Exercise instructions.
Word for word, copy the records and drop the pictures.

Revision tracking records.
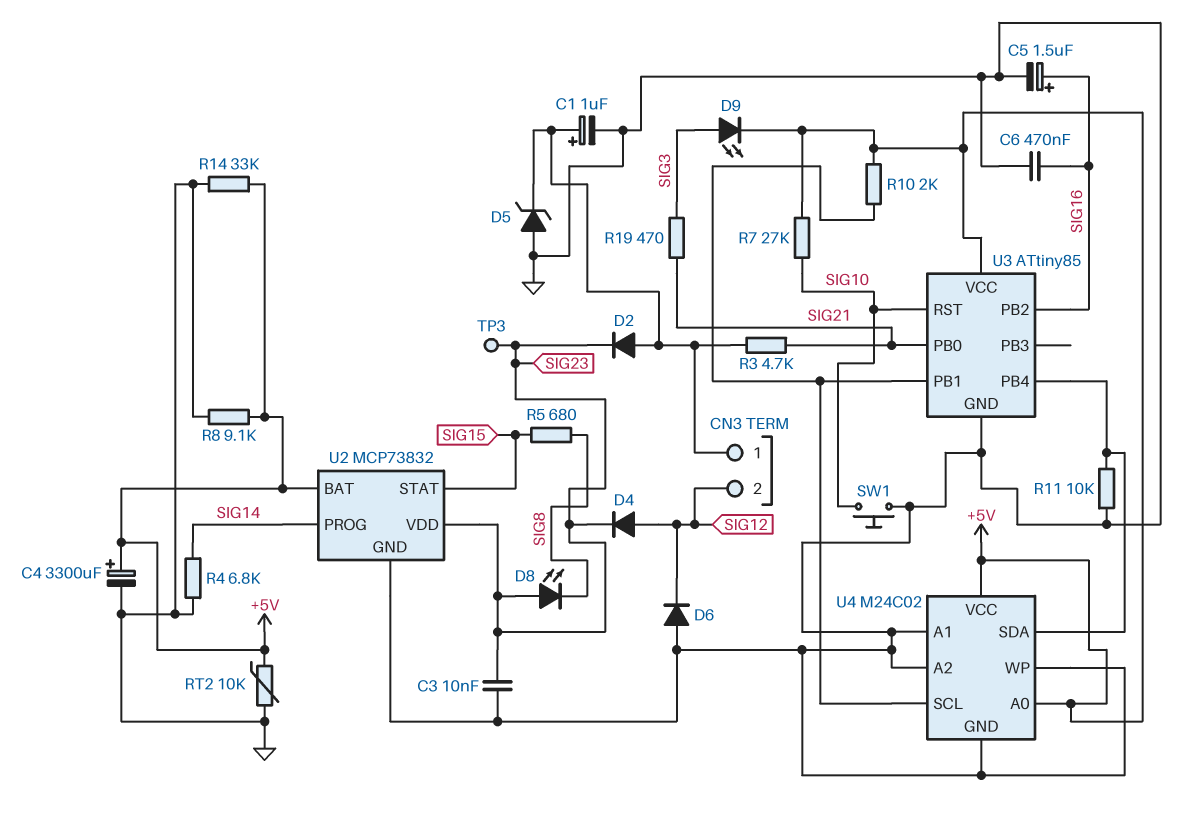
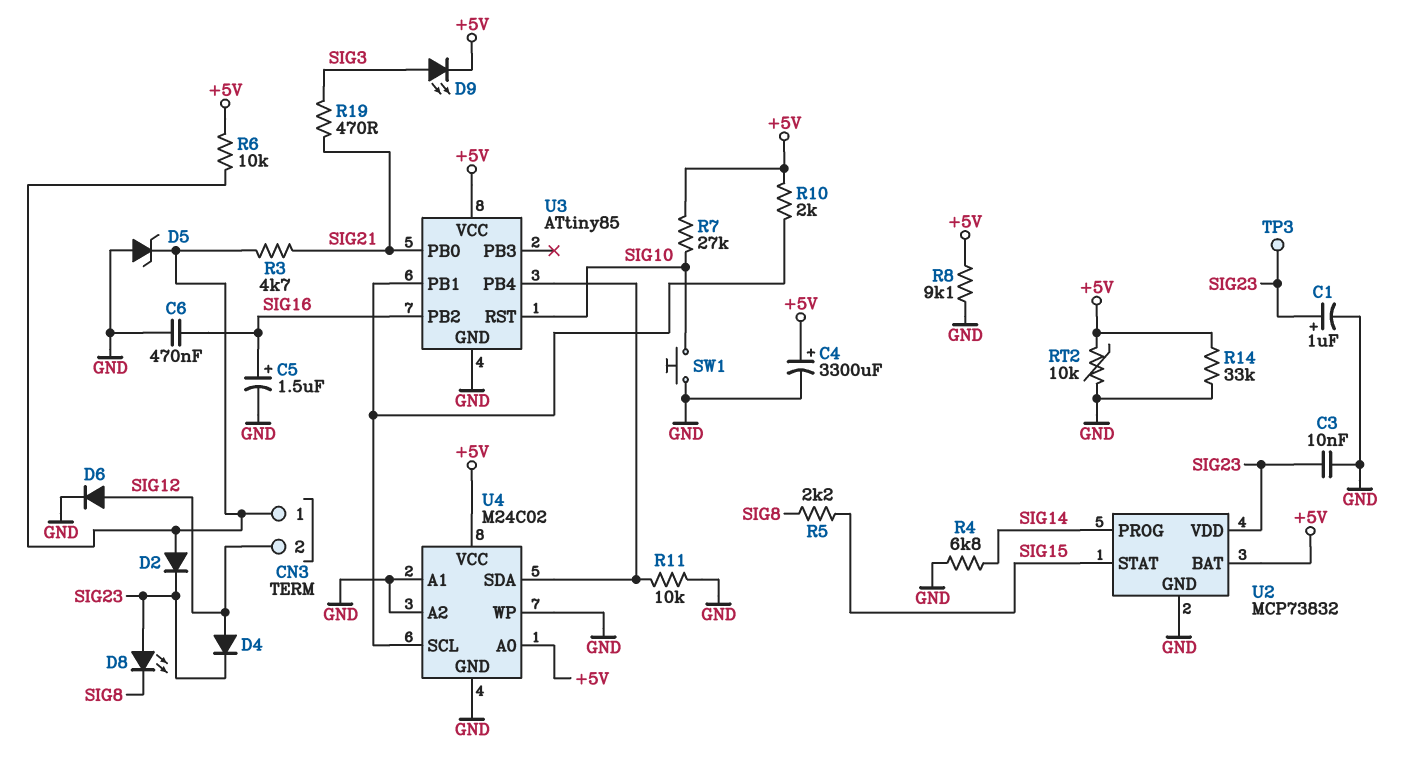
C1: 1uF (plus CN3/1, minus GND) -> 1uF (plus SIG23, minus GND)
D6: diode (A GND, K SIG12) -> diode (A SIG12, K GND)
R5: 680 (SIG8, SIG15) -> 2.2k (SIG8, SIG15)
R6: none -> 10k (+5V, CN3/1)

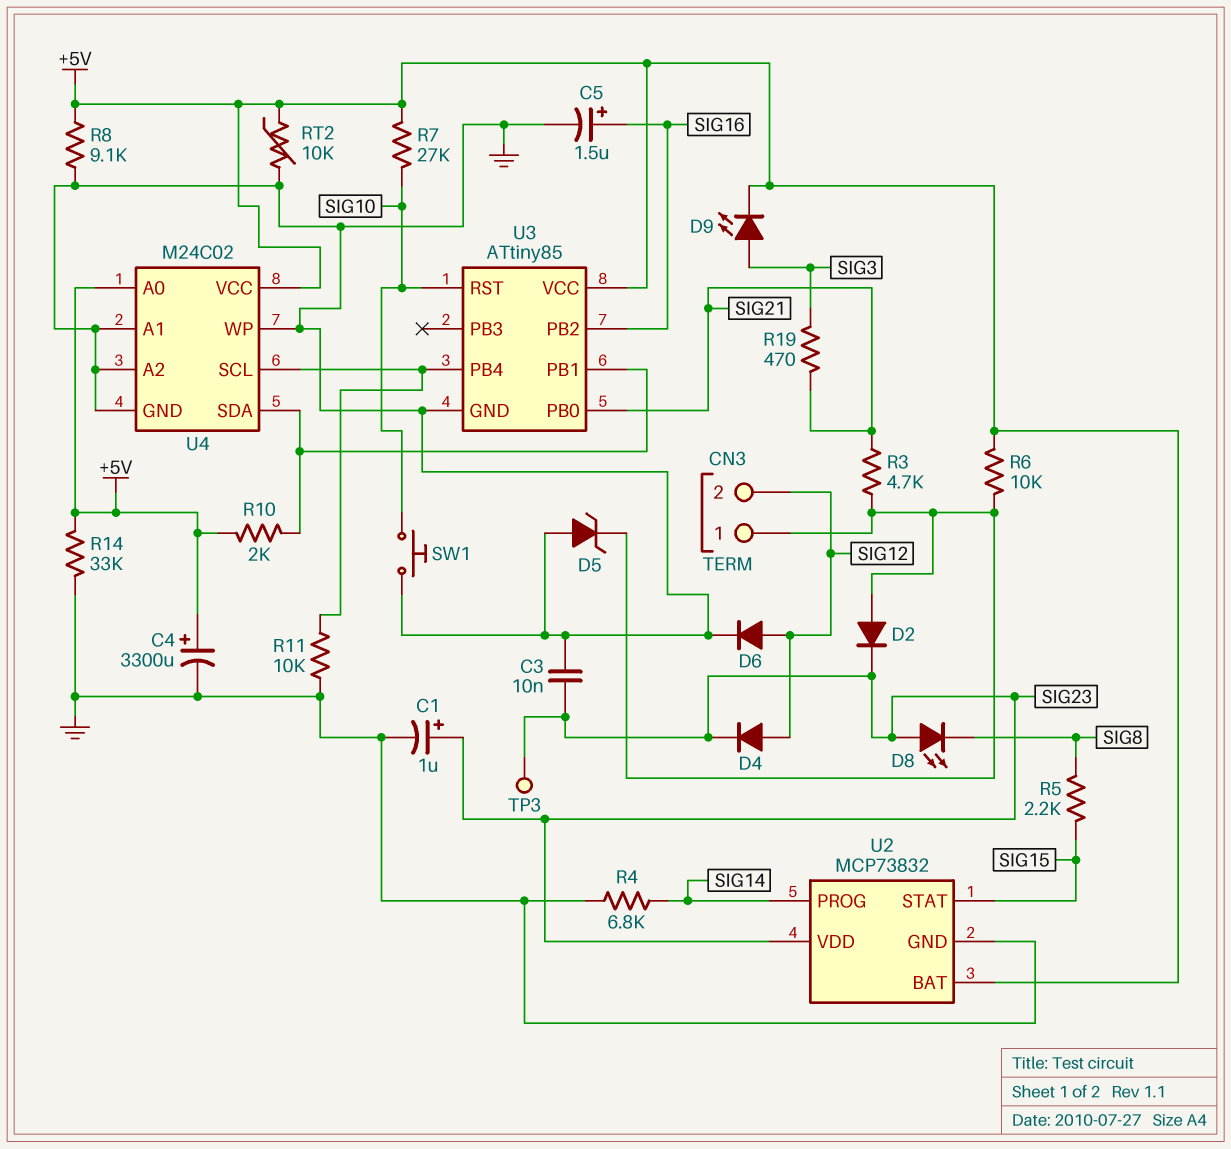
C6: 470nF (GND, SIG16) -> none
U4 pin SCL: U3/PB1 -> U3/PB4
U4 pin SDA: U3/PB4 -> U3/PB1

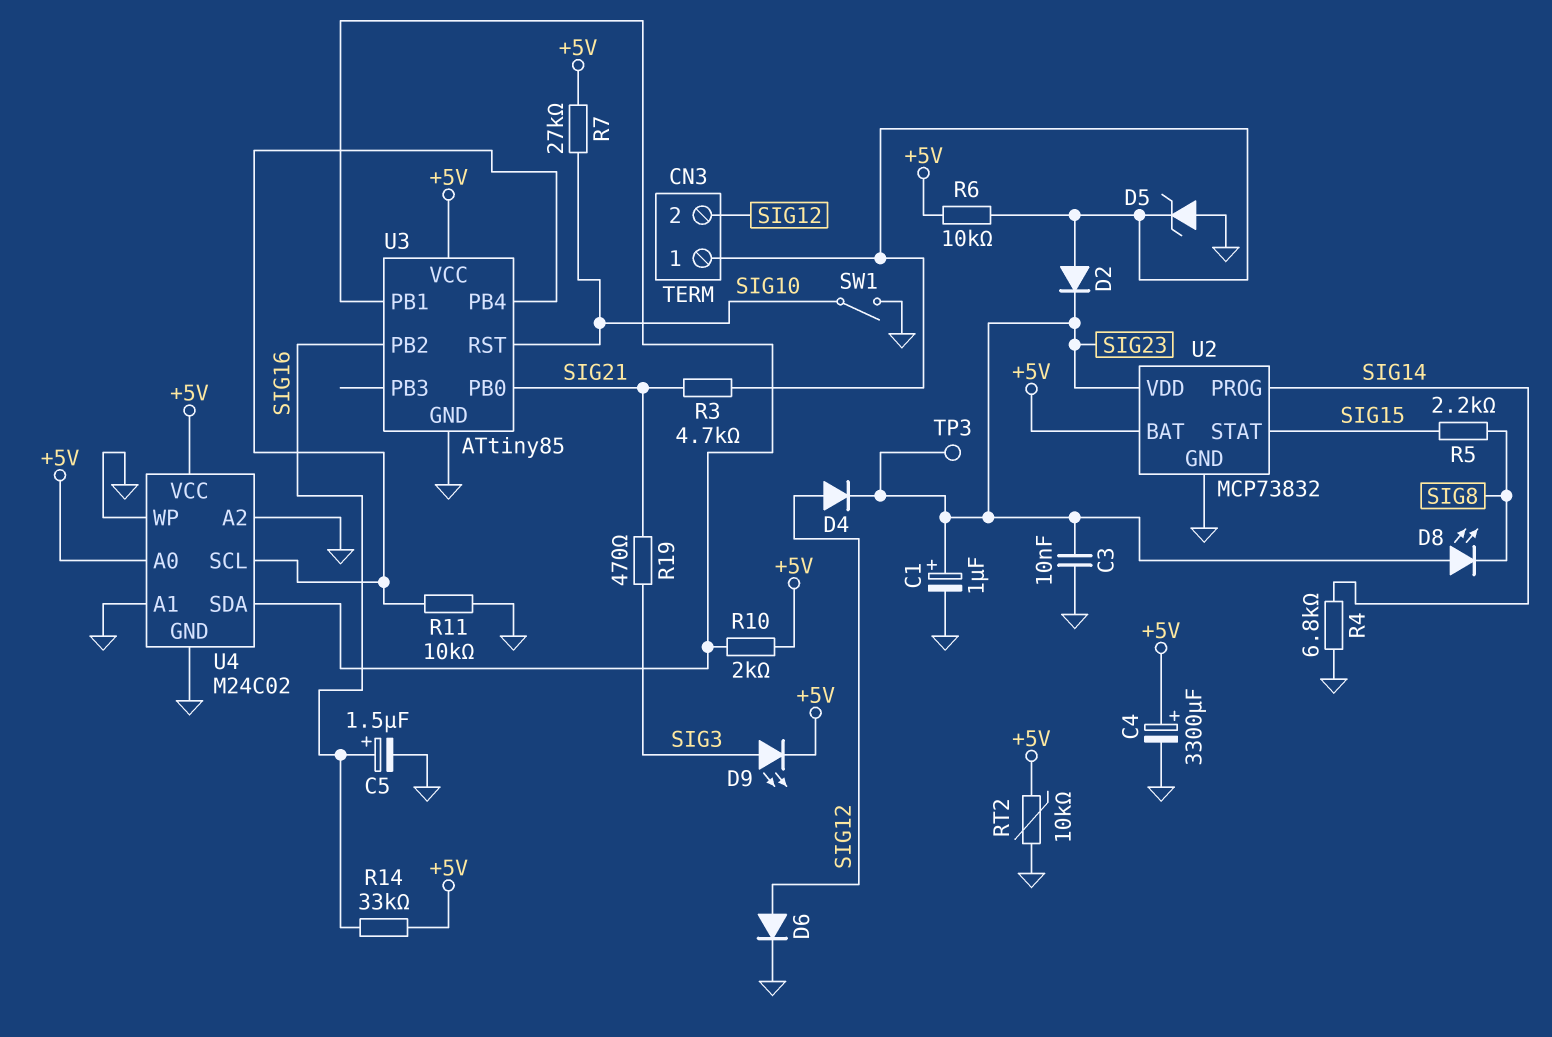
R8: 9.1k (+5V, GND) -> none
R14: 33k (+5V, GND) -> 33k (+5V, SIG16)
SW1: button (GND, SIG10) -> switch (GND, SIG10)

Solution to this problem.
C1: 1uF (plus CN3/1, minus GND) -> 1uF (plus SIG23, minus GND)
D6: diode (A GND, K SIG12) -> diode (A SIG12, K GND)
R5: 680 (SIG8, SIG15) -> 2.2k (SIG8, SIG15)
R6: none -> 10k (+5V, CN3/1)

C6: 470nF (GND, SIG16) -> none
U4 pin SCL: U3/PB1 -> U3/PB4
U4 pin SDA: U3/PB4 -> U3/PB1

R8: 9.1k (+5V, GND) -> none
R14: 33k (+5V, GND) -> 33k (+5V, SIG16)
SW1: button (GND, SIG10) -> switch (GND, SIG10)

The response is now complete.